START RECORDS
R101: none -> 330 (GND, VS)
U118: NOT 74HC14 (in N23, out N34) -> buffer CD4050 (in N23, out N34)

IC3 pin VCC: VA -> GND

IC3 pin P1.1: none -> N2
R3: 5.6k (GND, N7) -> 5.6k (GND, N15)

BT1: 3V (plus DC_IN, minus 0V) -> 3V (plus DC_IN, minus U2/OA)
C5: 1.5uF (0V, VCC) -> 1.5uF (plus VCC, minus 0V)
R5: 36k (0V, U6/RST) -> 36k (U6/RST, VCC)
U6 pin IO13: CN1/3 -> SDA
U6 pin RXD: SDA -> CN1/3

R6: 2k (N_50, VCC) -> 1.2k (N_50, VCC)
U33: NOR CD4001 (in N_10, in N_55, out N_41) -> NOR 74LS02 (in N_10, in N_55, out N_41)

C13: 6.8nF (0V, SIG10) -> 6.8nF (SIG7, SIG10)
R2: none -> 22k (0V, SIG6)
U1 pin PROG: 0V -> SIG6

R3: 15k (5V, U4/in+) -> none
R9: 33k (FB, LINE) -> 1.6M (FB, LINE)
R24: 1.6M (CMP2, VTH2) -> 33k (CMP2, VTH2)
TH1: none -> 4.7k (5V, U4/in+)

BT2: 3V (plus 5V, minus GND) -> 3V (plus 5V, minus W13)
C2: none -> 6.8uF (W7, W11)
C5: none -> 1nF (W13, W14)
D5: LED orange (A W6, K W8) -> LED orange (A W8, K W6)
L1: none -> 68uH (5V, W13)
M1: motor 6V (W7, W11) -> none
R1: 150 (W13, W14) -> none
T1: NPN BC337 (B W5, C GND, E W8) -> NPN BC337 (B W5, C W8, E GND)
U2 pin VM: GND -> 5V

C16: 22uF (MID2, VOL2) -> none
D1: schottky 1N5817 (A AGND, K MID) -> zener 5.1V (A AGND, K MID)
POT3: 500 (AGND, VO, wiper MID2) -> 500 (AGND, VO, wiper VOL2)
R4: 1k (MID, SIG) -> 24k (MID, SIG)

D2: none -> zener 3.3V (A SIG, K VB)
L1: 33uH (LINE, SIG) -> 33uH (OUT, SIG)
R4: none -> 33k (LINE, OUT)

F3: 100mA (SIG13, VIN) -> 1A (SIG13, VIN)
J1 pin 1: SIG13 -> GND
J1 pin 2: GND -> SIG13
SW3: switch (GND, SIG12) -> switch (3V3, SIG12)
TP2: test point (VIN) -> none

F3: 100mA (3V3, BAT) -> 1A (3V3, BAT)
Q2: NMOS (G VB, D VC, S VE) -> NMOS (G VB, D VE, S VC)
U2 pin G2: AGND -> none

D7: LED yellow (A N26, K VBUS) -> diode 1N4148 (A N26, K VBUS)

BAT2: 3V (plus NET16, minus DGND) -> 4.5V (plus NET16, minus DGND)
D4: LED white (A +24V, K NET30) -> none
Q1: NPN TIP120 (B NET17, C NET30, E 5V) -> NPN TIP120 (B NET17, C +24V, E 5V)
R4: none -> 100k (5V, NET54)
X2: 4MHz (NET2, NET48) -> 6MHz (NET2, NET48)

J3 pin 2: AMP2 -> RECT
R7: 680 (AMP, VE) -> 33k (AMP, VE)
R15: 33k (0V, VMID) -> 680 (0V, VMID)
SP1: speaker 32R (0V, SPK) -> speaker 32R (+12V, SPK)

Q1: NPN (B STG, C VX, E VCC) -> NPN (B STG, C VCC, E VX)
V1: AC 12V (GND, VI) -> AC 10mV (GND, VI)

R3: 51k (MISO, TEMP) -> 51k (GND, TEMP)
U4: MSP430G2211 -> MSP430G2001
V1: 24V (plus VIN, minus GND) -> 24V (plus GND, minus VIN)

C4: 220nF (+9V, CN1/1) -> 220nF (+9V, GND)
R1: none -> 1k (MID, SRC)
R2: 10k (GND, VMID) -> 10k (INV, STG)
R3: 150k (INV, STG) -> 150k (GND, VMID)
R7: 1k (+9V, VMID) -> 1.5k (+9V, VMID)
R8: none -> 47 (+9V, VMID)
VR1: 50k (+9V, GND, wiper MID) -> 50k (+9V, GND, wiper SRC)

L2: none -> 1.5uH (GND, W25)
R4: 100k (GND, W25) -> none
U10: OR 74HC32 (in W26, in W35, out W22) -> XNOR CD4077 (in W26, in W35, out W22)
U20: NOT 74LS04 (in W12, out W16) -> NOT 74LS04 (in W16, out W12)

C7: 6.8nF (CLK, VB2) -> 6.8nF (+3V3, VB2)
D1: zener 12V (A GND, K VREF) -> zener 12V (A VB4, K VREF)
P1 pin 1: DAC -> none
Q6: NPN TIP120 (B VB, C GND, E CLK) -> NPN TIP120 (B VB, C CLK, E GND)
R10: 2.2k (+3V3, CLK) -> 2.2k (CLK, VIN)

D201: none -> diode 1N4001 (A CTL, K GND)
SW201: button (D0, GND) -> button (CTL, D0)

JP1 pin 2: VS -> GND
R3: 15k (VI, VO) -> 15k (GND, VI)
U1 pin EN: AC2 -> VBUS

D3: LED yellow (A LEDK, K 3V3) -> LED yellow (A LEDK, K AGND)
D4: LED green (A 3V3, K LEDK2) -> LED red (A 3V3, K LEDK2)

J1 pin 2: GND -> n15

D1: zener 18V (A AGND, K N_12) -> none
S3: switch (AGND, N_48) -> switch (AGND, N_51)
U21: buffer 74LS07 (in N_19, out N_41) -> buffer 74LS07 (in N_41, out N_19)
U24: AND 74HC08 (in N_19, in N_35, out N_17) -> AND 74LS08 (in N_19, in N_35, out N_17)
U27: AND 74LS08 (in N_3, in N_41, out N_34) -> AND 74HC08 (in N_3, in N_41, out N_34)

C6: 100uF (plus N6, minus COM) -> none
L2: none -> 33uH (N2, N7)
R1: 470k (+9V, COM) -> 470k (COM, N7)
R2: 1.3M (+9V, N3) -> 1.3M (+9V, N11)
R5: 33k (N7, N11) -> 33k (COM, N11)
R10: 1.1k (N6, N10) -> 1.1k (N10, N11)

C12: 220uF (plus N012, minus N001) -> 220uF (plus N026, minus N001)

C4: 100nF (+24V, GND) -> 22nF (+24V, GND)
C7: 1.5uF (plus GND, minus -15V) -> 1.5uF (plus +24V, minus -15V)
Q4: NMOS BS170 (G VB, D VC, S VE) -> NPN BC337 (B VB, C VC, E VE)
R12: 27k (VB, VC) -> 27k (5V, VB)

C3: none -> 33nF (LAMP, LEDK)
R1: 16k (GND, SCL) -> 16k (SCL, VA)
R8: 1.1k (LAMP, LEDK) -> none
END RECORDS
An exact, complete copy of the lines above from the one with "U33: NOR CD4001" through the one with "C2: none -> 6.8uF (W7, W11)" is the whole answer.

> **SOLUTION FOR THIS PROBLEM**
U33: NOR CD4001 (in N_10, in N_55, out N_41) -> NOR 74LS02 (in N_10, in N_55, out N_41)

C13: 6.8nF (0V, SIG10) -> 6.8nF (SIG7, SIG10)
R2: none -> 22k (0V, SIG6)
U1 pin PROG: 0V -> SIG6

R3: 15k (5V, U4/in+) -> none
R9: 33k (FB, LINE) -> 1.6M (FB, LINE)
R24: 1.6M (CMP2, VTH2) -> 33k (CMP2, VTH2)
TH1: none -> 4.7k (5V, U4/in+)

BT2: 3V (plus 5V, minus GND) -> 3V (plus 5V, minus W13)
C2: none -> 6.8uF (W7, W11)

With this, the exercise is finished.